(A sequence of records)

★ ★ ★ ★ ★

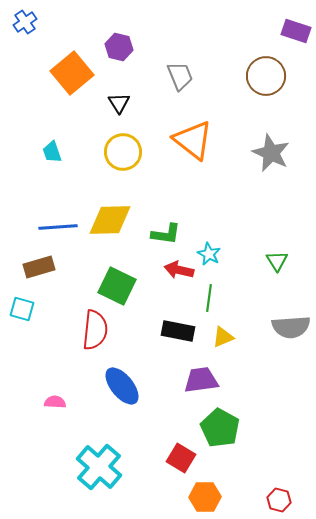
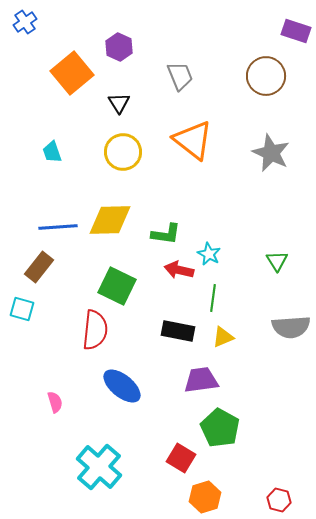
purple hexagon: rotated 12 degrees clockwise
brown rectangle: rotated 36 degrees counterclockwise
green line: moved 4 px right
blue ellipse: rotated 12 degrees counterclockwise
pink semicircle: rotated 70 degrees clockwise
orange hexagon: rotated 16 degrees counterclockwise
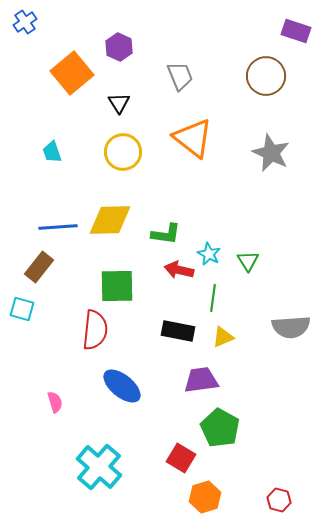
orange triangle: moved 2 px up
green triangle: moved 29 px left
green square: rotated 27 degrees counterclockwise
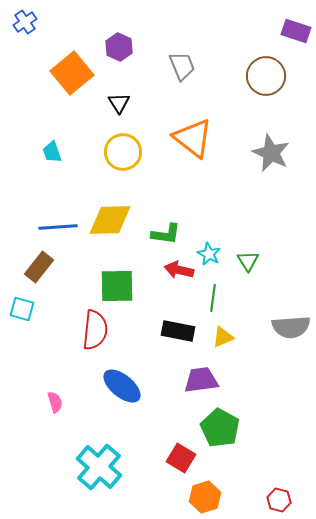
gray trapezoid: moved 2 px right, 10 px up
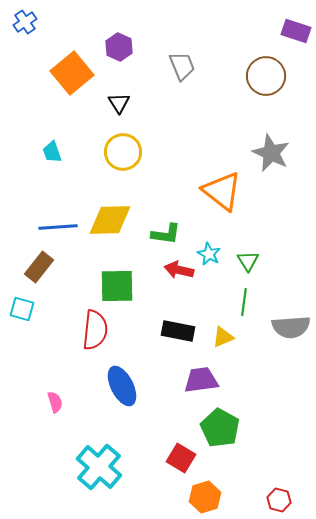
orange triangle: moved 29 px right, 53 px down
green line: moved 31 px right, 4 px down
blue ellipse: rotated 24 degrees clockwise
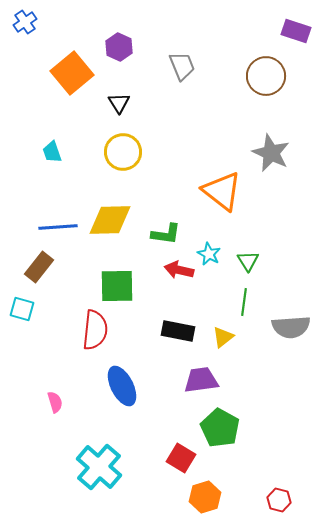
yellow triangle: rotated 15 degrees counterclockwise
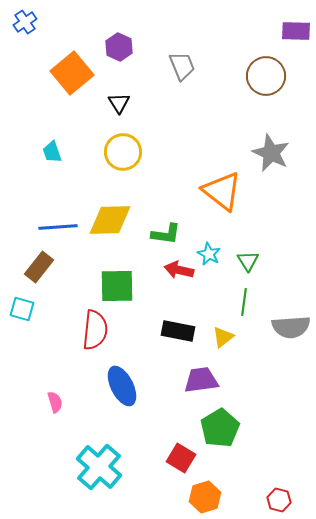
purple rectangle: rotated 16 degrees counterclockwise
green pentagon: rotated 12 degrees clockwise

★ ★ ★ ★ ★

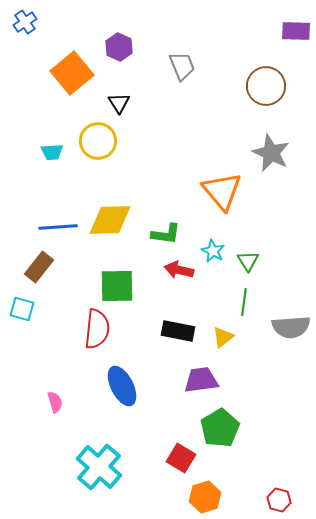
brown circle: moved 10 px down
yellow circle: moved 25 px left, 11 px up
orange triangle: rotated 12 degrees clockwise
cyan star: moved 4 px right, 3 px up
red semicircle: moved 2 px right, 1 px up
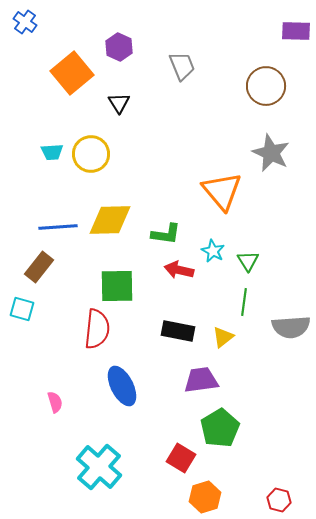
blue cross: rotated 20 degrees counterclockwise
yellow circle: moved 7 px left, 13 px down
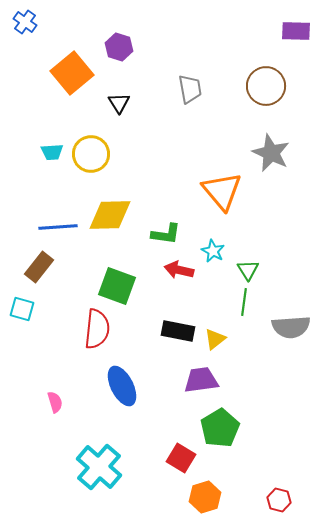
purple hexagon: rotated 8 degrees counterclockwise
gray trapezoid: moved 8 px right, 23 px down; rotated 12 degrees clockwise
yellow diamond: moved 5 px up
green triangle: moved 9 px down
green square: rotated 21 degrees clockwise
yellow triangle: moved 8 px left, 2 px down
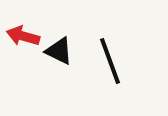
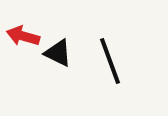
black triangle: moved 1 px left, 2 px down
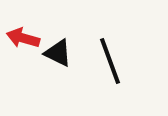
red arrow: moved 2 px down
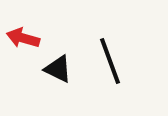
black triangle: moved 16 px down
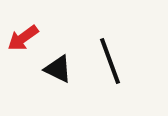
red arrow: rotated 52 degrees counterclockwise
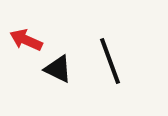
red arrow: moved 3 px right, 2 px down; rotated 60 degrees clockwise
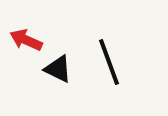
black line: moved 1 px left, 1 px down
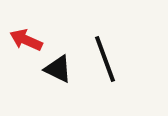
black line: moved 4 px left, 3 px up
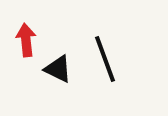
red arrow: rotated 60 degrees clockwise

★ ★ ★ ★ ★

* **TASK STATEMENT**
Lay out the items from the line holding "black line: moved 1 px left, 1 px down" through the line holding "red arrow: rotated 60 degrees clockwise", inclusive, as a Markdown table with the columns "Row" (a running row number) and "Change" (the line itself). Leave out blank lines and the pictures.

* **EXERCISE RESULT**
| Row | Change |
|---|---|
| 1 | black line: moved 1 px left, 1 px down |
| 2 | black line: moved 4 px left, 3 px up |
| 3 | red arrow: rotated 60 degrees clockwise |